> **WHAT IS BEING ASKED**
Copy every entry exactly as given, minus the images.

> **DATA UNDER STUDY**

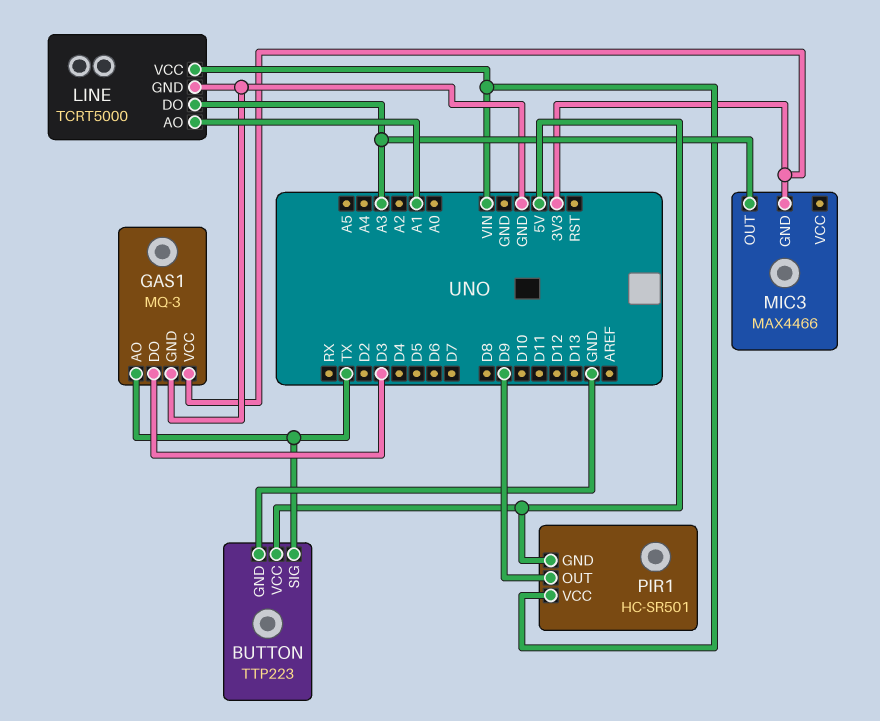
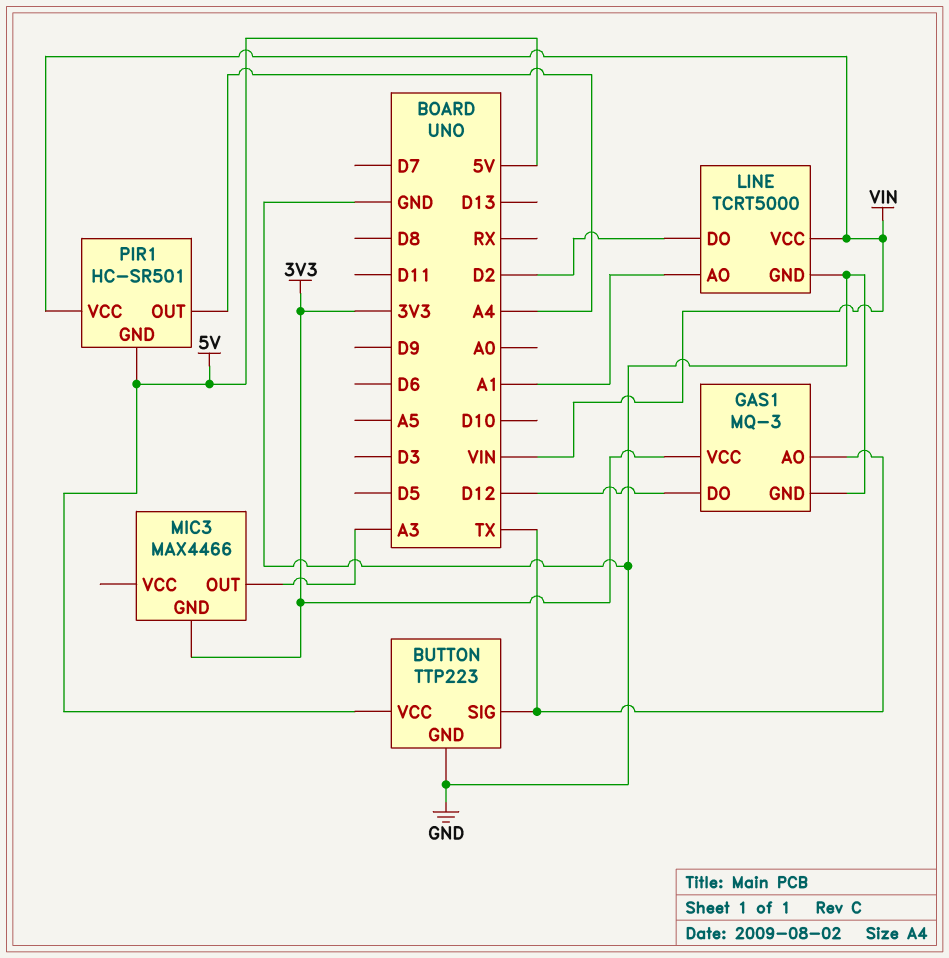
GAS1 pin DO: D3 -> D12
LINE pin DO: A3 -> D2
PIR1 pin OUT: D9 -> A4

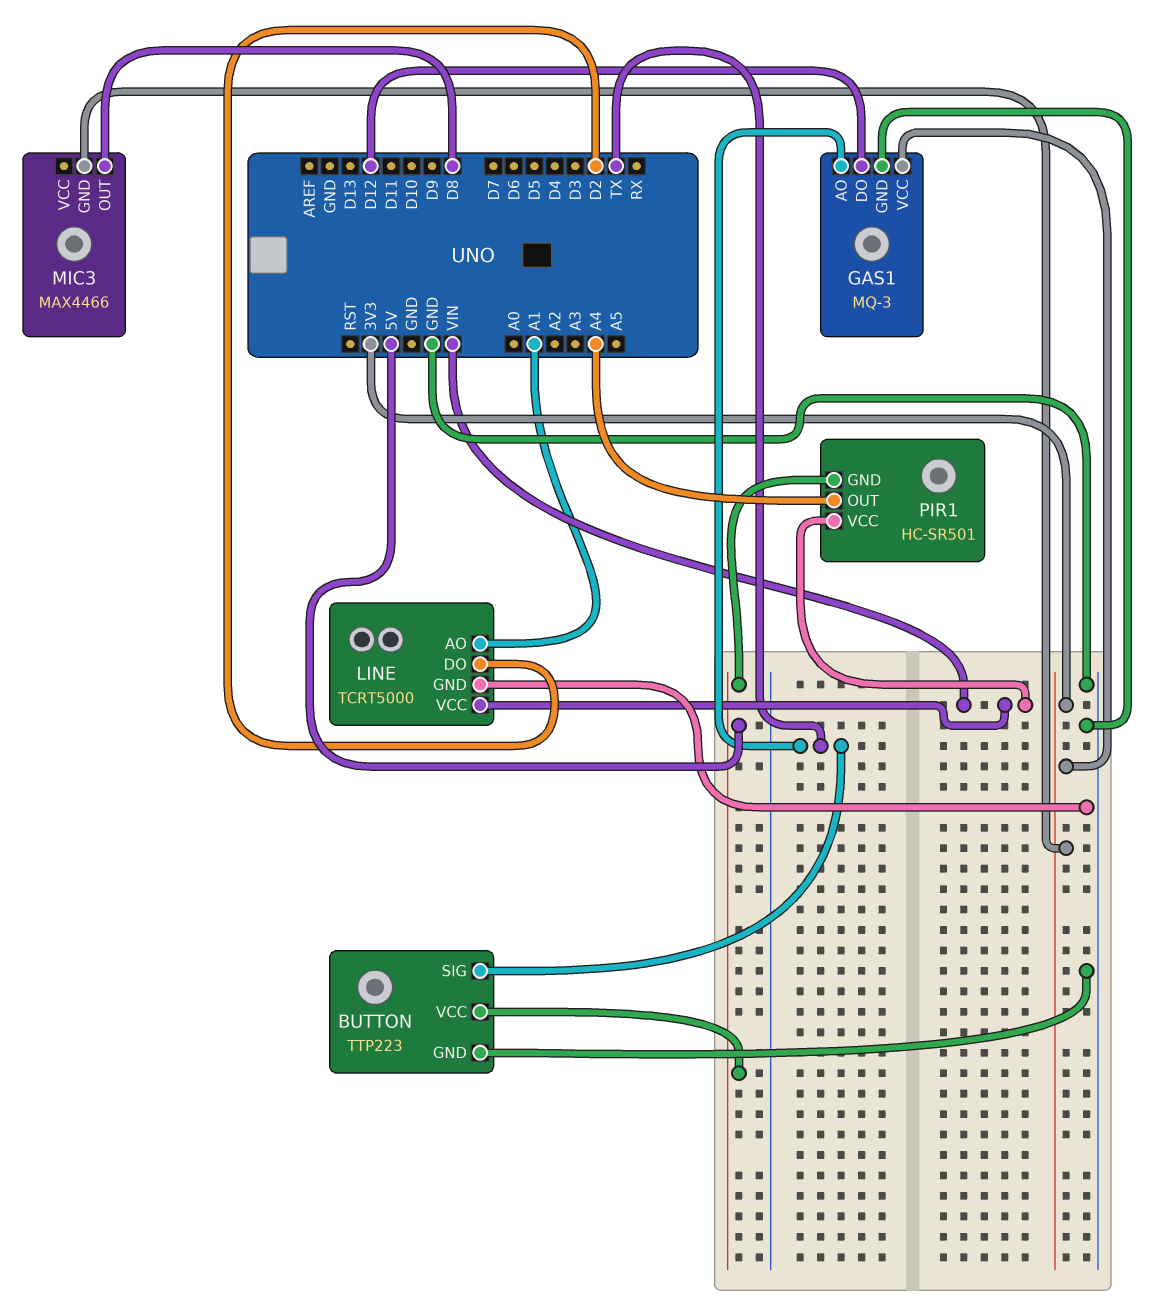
MIC3 pin OUT: A3 -> D8

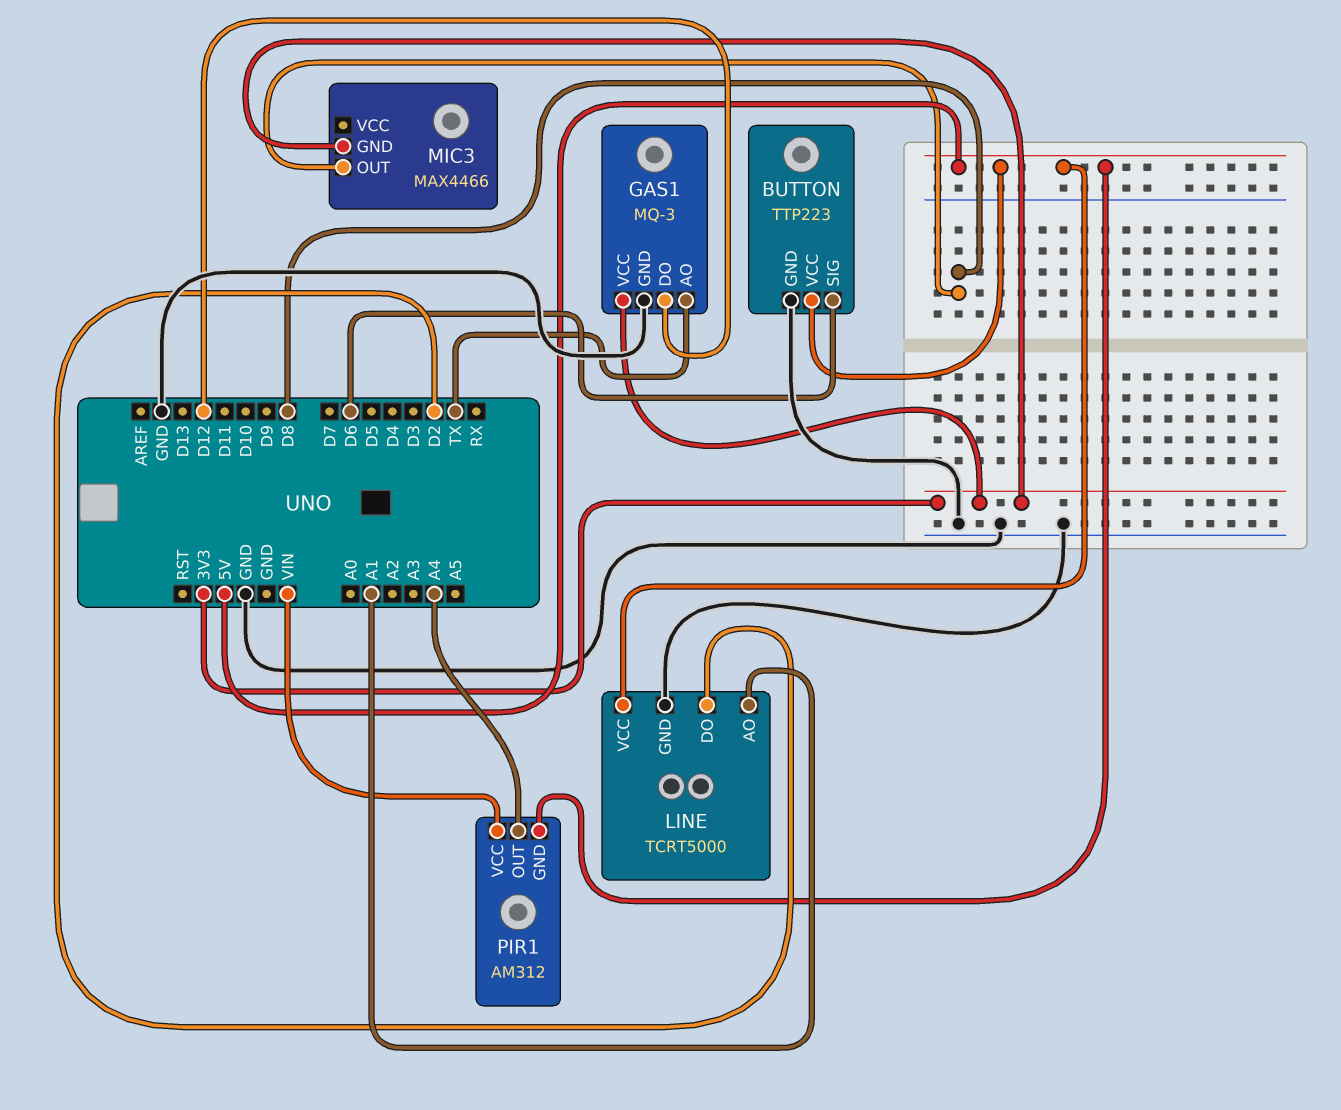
BUTTON pin SIG: TX -> D6
LINE pin VCC: VIN -> 5V
PIR1: HC-SR501 -> AM312

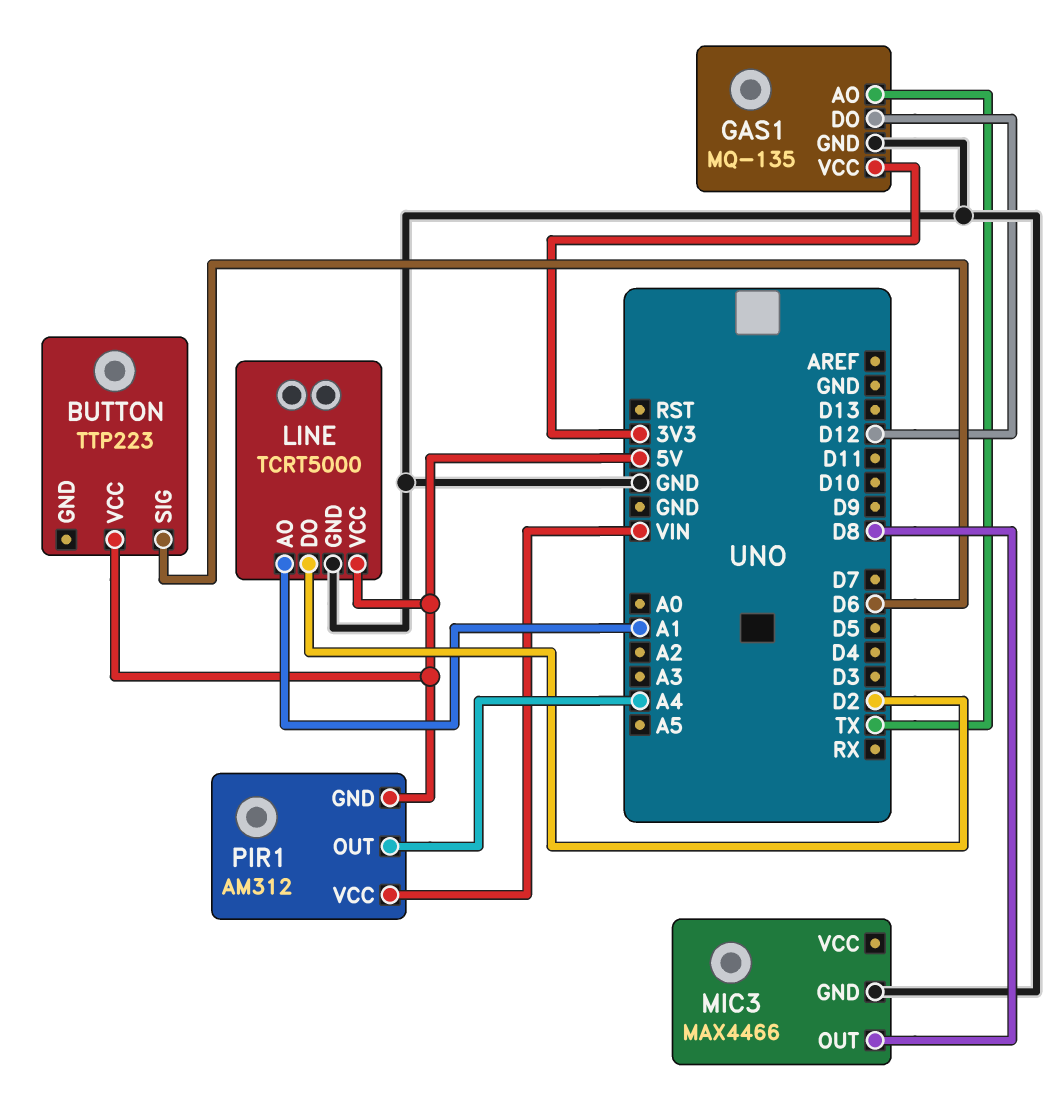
BUTTON pin GND: GND -> none
GAS1: MQ-3 -> MQ-135
MIC3 pin GND: 3V3 -> GND

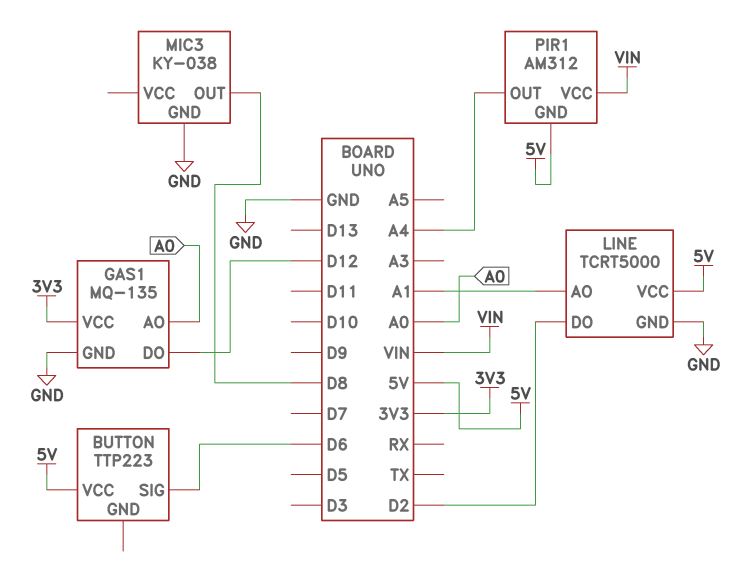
GAS1 pin AO: TX -> A0
MIC3: MAX4466 -> KY-038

> **REPLY**
GAS1 pin DO: D3 -> D12
LINE pin DO: A3 -> D2
PIR1 pin OUT: D9 -> A4

MIC3 pin OUT: A3 -> D8

BUTTON pin SIG: TX -> D6
LINE pin VCC: VIN -> 5V
PIR1: HC-SR501 -> AM312

BUTTON pin GND: GND -> none
GAS1: MQ-3 -> MQ-135
MIC3 pin GND: 3V3 -> GND

GAS1 pin AO: TX -> A0
MIC3: MAX4466 -> KY-038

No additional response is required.